# start of RAW DATA

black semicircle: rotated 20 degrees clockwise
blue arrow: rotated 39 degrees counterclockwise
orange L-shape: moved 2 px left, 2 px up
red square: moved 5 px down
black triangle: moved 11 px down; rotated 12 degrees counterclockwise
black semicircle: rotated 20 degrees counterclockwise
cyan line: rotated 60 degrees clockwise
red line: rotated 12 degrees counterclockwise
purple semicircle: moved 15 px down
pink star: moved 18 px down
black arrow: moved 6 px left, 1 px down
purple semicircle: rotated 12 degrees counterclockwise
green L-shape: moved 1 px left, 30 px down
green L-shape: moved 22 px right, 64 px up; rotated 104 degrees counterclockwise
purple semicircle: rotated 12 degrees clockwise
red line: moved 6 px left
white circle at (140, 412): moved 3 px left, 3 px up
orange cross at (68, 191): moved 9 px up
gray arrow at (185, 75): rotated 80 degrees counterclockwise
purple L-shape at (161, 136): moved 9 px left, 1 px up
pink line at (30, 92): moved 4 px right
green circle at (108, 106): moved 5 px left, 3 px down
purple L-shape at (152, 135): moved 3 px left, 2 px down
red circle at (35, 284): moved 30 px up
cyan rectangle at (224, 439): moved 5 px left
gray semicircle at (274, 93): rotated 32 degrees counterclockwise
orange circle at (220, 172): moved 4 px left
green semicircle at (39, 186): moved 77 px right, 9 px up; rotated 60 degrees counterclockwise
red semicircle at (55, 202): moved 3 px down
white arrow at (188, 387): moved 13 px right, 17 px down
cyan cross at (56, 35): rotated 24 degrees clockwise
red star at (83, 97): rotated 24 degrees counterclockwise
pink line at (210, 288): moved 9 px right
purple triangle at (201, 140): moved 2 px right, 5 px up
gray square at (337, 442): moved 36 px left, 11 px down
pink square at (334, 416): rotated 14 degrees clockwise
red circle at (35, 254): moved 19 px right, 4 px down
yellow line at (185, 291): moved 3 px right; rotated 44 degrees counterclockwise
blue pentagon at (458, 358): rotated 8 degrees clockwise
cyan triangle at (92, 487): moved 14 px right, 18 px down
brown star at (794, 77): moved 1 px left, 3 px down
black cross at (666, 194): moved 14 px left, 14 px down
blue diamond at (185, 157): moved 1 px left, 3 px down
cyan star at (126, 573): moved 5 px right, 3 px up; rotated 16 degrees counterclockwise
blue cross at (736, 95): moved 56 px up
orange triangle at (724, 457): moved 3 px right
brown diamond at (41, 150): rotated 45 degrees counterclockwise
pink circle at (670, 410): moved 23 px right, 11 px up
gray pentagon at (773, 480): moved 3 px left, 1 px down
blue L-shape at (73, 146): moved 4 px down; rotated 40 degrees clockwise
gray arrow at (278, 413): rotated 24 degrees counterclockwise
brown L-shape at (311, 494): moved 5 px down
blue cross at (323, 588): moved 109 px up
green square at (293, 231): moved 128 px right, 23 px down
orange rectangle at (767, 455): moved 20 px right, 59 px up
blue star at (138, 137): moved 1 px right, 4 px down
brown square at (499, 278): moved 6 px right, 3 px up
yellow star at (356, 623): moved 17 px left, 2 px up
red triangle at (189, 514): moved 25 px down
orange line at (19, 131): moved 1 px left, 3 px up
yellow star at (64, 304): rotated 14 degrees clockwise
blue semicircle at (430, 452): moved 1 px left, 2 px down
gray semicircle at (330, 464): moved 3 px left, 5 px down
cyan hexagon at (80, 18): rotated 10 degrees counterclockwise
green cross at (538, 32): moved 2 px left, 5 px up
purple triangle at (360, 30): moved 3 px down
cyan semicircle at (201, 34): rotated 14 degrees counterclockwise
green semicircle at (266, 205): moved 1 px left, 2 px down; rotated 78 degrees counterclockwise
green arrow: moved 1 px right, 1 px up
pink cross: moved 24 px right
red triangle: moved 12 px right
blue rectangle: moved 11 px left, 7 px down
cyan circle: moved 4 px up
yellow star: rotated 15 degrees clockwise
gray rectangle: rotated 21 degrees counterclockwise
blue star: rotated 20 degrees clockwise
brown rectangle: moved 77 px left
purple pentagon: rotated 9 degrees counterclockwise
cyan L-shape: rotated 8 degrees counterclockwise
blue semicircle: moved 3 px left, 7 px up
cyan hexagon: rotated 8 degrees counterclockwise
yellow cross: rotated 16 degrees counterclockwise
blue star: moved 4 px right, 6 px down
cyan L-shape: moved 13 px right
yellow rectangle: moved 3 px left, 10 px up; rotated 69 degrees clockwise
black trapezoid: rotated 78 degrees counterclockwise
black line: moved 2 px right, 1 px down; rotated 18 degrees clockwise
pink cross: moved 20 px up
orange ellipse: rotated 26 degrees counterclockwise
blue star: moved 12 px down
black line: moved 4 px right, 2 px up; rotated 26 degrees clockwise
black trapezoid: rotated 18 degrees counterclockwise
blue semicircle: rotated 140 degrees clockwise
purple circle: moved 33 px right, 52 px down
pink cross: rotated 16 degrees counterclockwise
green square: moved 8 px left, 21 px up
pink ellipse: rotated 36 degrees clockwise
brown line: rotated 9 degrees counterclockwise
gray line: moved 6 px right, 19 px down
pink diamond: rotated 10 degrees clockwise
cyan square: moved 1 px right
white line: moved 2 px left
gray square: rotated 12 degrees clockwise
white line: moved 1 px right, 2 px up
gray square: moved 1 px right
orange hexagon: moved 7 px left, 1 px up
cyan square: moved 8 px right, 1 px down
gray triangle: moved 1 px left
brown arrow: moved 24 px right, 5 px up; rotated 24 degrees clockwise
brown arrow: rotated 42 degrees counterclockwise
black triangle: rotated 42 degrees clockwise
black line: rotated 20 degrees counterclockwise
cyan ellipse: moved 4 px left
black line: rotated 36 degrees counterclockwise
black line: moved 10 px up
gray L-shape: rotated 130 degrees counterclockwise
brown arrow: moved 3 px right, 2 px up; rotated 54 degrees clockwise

# end of RAW DATA

* [WHAT IS EXPECTED]
Rewrite all of the entries above, putting "anticlockwise" in place of each "counterclockwise" and leaving everything else untouched.

* [TASK SOLUTION]
black semicircle: rotated 20 degrees clockwise
blue arrow: rotated 39 degrees anticlockwise
orange L-shape: moved 2 px left, 2 px up
red square: moved 5 px down
black triangle: moved 11 px down; rotated 12 degrees anticlockwise
black semicircle: rotated 20 degrees anticlockwise
cyan line: rotated 60 degrees clockwise
red line: rotated 12 degrees anticlockwise
purple semicircle: moved 15 px down
pink star: moved 18 px down
black arrow: moved 6 px left, 1 px down
purple semicircle: rotated 12 degrees anticlockwise
green L-shape: moved 1 px left, 30 px down
green L-shape: moved 22 px right, 64 px up; rotated 104 degrees anticlockwise
purple semicircle: rotated 12 degrees clockwise
red line: moved 6 px left
white circle at (140, 412): moved 3 px left, 3 px up
orange cross at (68, 191): moved 9 px up
gray arrow at (185, 75): rotated 80 degrees anticlockwise
purple L-shape at (161, 136): moved 9 px left, 1 px up
pink line at (30, 92): moved 4 px right
green circle at (108, 106): moved 5 px left, 3 px down
purple L-shape at (152, 135): moved 3 px left, 2 px down
red circle at (35, 284): moved 30 px up
cyan rectangle at (224, 439): moved 5 px left
gray semicircle at (274, 93): rotated 32 degrees anticlockwise
orange circle at (220, 172): moved 4 px left
green semicircle at (39, 186): moved 77 px right, 9 px up; rotated 60 degrees anticlockwise
red semicircle at (55, 202): moved 3 px down
white arrow at (188, 387): moved 13 px right, 17 px down
cyan cross at (56, 35): rotated 24 degrees clockwise
red star at (83, 97): rotated 24 degrees anticlockwise
pink line at (210, 288): moved 9 px right
purple triangle at (201, 140): moved 2 px right, 5 px up
gray square at (337, 442): moved 36 px left, 11 px down
pink square at (334, 416): rotated 14 degrees clockwise
red circle at (35, 254): moved 19 px right, 4 px down
yellow line at (185, 291): moved 3 px right; rotated 44 degrees anticlockwise
blue pentagon at (458, 358): rotated 8 degrees clockwise
cyan triangle at (92, 487): moved 14 px right, 18 px down
brown star at (794, 77): moved 1 px left, 3 px down
black cross at (666, 194): moved 14 px left, 14 px down
blue diamond at (185, 157): moved 1 px left, 3 px down
cyan star at (126, 573): moved 5 px right, 3 px up; rotated 16 degrees anticlockwise
blue cross at (736, 95): moved 56 px up
orange triangle at (724, 457): moved 3 px right
brown diamond at (41, 150): rotated 45 degrees anticlockwise
pink circle at (670, 410): moved 23 px right, 11 px up
gray pentagon at (773, 480): moved 3 px left, 1 px down
blue L-shape at (73, 146): moved 4 px down; rotated 40 degrees clockwise
gray arrow at (278, 413): rotated 24 degrees anticlockwise
brown L-shape at (311, 494): moved 5 px down
blue cross at (323, 588): moved 109 px up
green square at (293, 231): moved 128 px right, 23 px down
orange rectangle at (767, 455): moved 20 px right, 59 px up
blue star at (138, 137): moved 1 px right, 4 px down
brown square at (499, 278): moved 6 px right, 3 px up
yellow star at (356, 623): moved 17 px left, 2 px up
red triangle at (189, 514): moved 25 px down
orange line at (19, 131): moved 1 px left, 3 px up
yellow star at (64, 304): rotated 14 degrees clockwise
blue semicircle at (430, 452): moved 1 px left, 2 px down
gray semicircle at (330, 464): moved 3 px left, 5 px down
cyan hexagon at (80, 18): rotated 10 degrees anticlockwise
green cross at (538, 32): moved 2 px left, 5 px up
purple triangle at (360, 30): moved 3 px down
cyan semicircle at (201, 34): rotated 14 degrees anticlockwise
green semicircle at (266, 205): moved 1 px left, 2 px down; rotated 78 degrees anticlockwise
green arrow: moved 1 px right, 1 px up
pink cross: moved 24 px right
red triangle: moved 12 px right
blue rectangle: moved 11 px left, 7 px down
cyan circle: moved 4 px up
yellow star: rotated 15 degrees clockwise
gray rectangle: rotated 21 degrees anticlockwise
blue star: rotated 20 degrees clockwise
brown rectangle: moved 77 px left
purple pentagon: rotated 9 degrees anticlockwise
cyan L-shape: rotated 8 degrees anticlockwise
blue semicircle: moved 3 px left, 7 px up
cyan hexagon: rotated 8 degrees anticlockwise
yellow cross: rotated 16 degrees anticlockwise
blue star: moved 4 px right, 6 px down
cyan L-shape: moved 13 px right
yellow rectangle: moved 3 px left, 10 px up; rotated 69 degrees clockwise
black trapezoid: rotated 78 degrees anticlockwise
black line: moved 2 px right, 1 px down; rotated 18 degrees clockwise
pink cross: moved 20 px up
orange ellipse: rotated 26 degrees anticlockwise
blue star: moved 12 px down
black line: moved 4 px right, 2 px up; rotated 26 degrees clockwise
black trapezoid: rotated 18 degrees anticlockwise
blue semicircle: rotated 140 degrees clockwise
purple circle: moved 33 px right, 52 px down
pink cross: rotated 16 degrees anticlockwise
green square: moved 8 px left, 21 px up
pink ellipse: rotated 36 degrees clockwise
brown line: rotated 9 degrees anticlockwise
gray line: moved 6 px right, 19 px down
pink diamond: rotated 10 degrees clockwise
cyan square: moved 1 px right
white line: moved 2 px left
gray square: rotated 12 degrees clockwise
white line: moved 1 px right, 2 px up
gray square: moved 1 px right
orange hexagon: moved 7 px left, 1 px up
cyan square: moved 8 px right, 1 px down
gray triangle: moved 1 px left
brown arrow: moved 24 px right, 5 px up; rotated 24 degrees clockwise
brown arrow: rotated 42 degrees anticlockwise
black triangle: rotated 42 degrees clockwise
black line: rotated 20 degrees anticlockwise
cyan ellipse: moved 4 px left
black line: rotated 36 degrees anticlockwise
black line: moved 10 px up
gray L-shape: rotated 130 degrees anticlockwise
brown arrow: moved 3 px right, 2 px up; rotated 54 degrees clockwise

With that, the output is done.